BEGIN
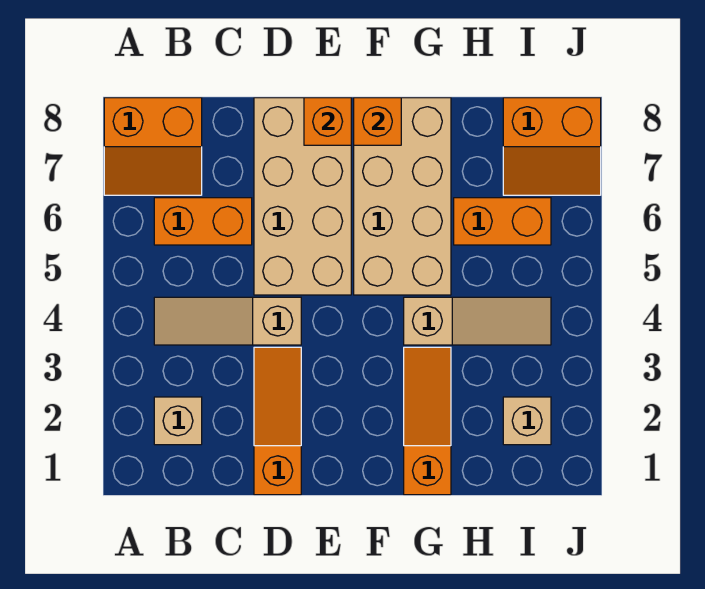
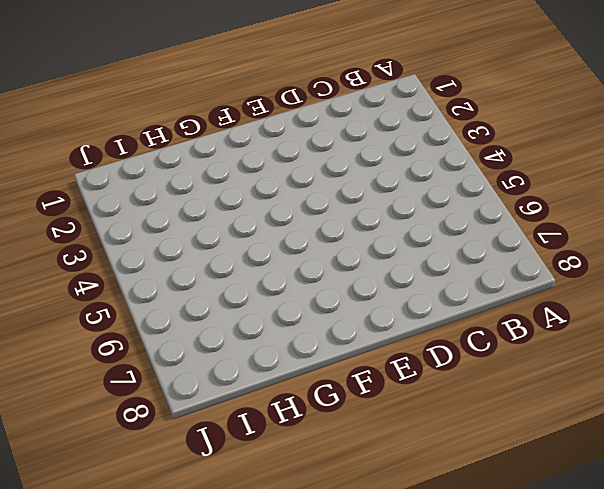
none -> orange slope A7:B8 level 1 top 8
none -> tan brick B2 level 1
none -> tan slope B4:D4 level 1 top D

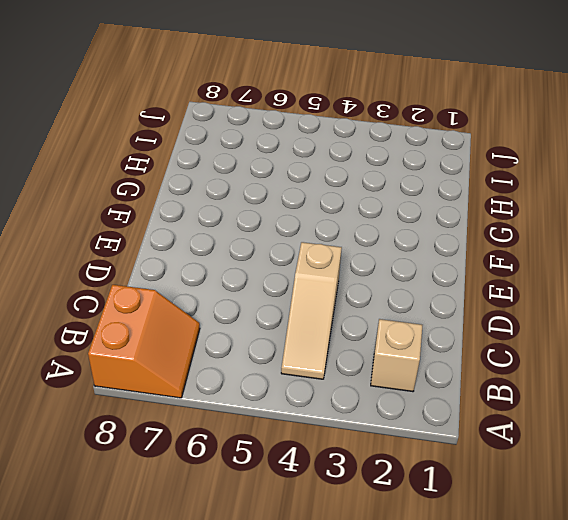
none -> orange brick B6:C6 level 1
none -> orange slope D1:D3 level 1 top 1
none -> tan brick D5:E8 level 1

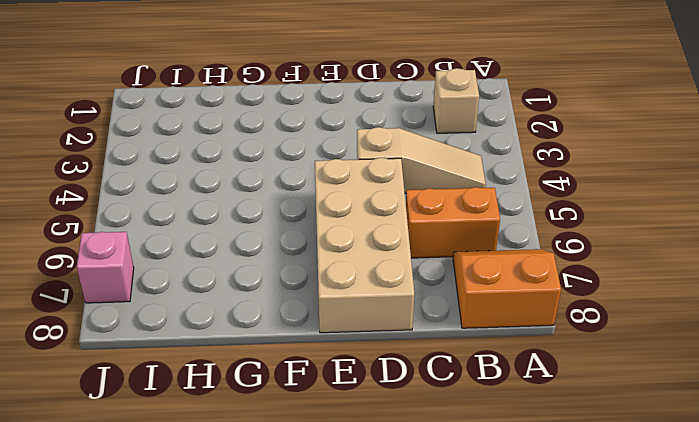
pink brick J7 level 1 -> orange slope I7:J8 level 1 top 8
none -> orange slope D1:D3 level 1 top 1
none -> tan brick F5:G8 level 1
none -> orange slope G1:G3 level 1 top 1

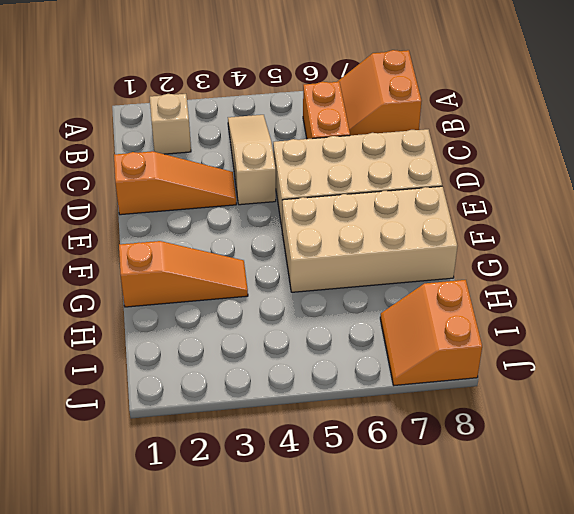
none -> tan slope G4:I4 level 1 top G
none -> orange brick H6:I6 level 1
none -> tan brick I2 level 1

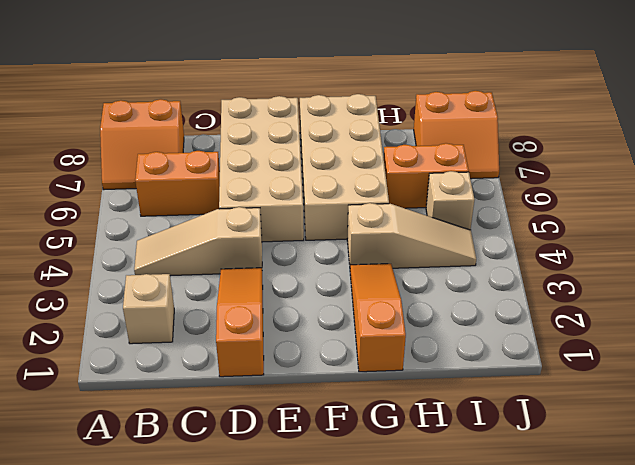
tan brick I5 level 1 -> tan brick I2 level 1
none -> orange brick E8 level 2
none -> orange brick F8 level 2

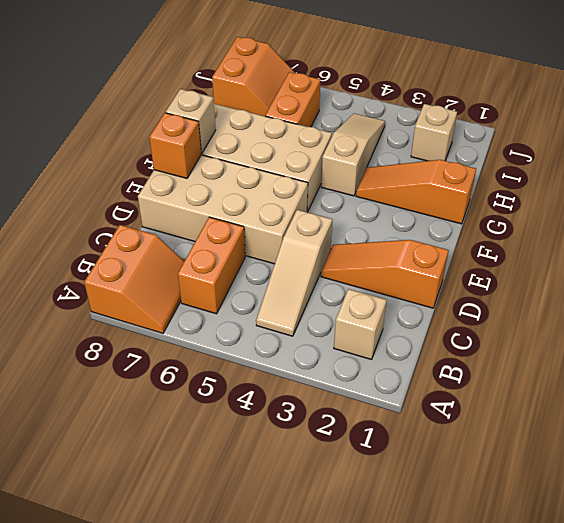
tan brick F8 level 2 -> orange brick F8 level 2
END
**Your task:**
Which lines of the records above contain the word "slope"? Report each one in full.

**Response area:**
none -> orange slope A7:B8 level 1 top 8
none -> tan slope B4:D4 level 1 top D
none -> orange slope D1:D3 level 1 top 1
pink brick J7 level 1 -> orange slope I7:J8 level 1 top 8
none -> orange slope D1:D3 level 1 top 1
none -> orange slope G1:G3 level 1 top 1
none -> tan slope G4:I4 level 1 top G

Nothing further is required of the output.